Would you repeat the listing below exactly, with no pictures in it?

SOURCE DATA ▸
* * * * * * *
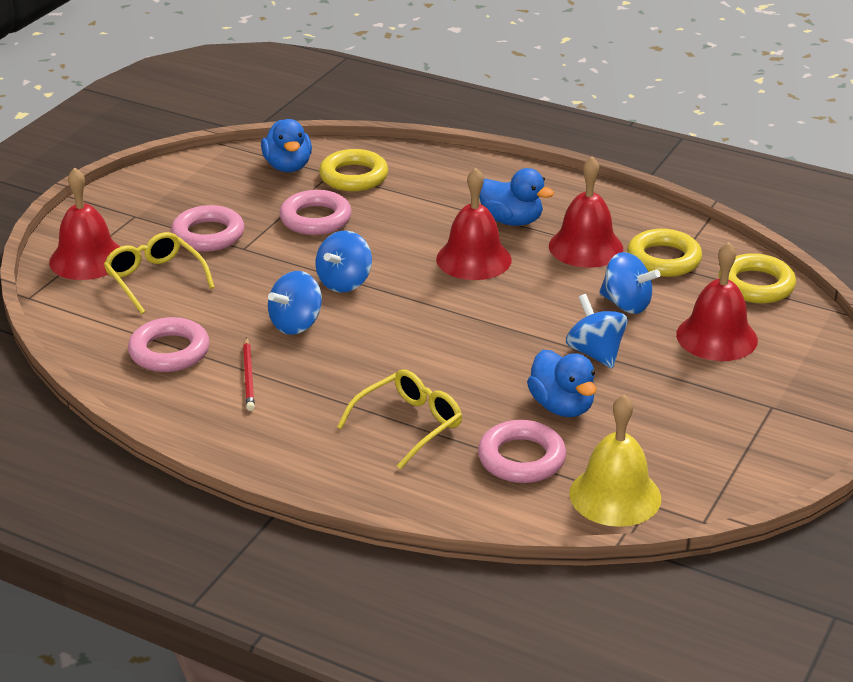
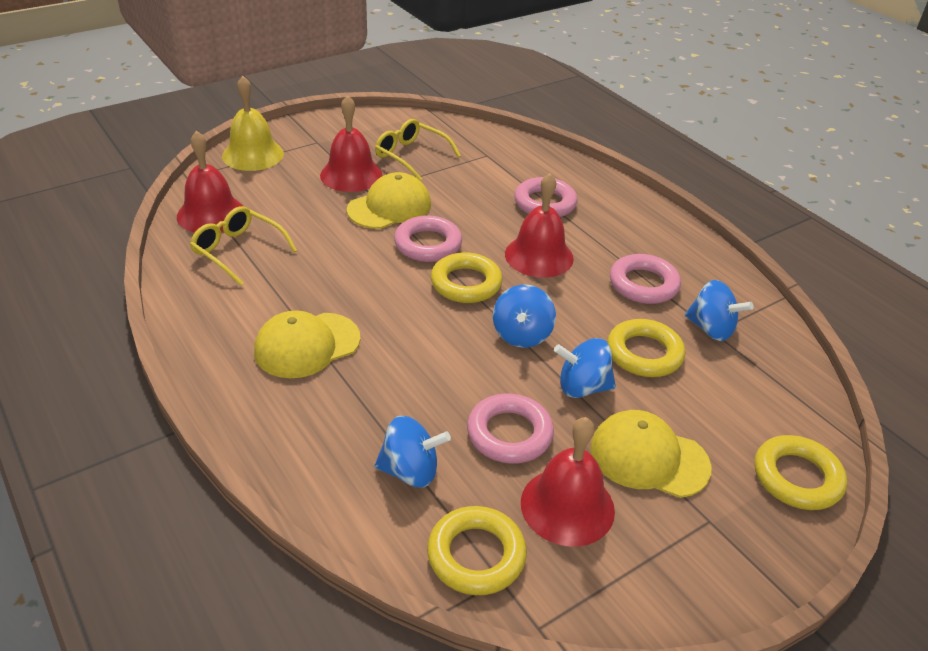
blue duck: 3 -> 0
red pencil: 1 -> 0
yellow cap: 0 -> 3
yellow ring: 3 -> 4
* * * * * * *
RESPONSE ▸
blue duck: 3 -> 0
red pencil: 1 -> 0
yellow cap: 0 -> 3
yellow ring: 3 -> 4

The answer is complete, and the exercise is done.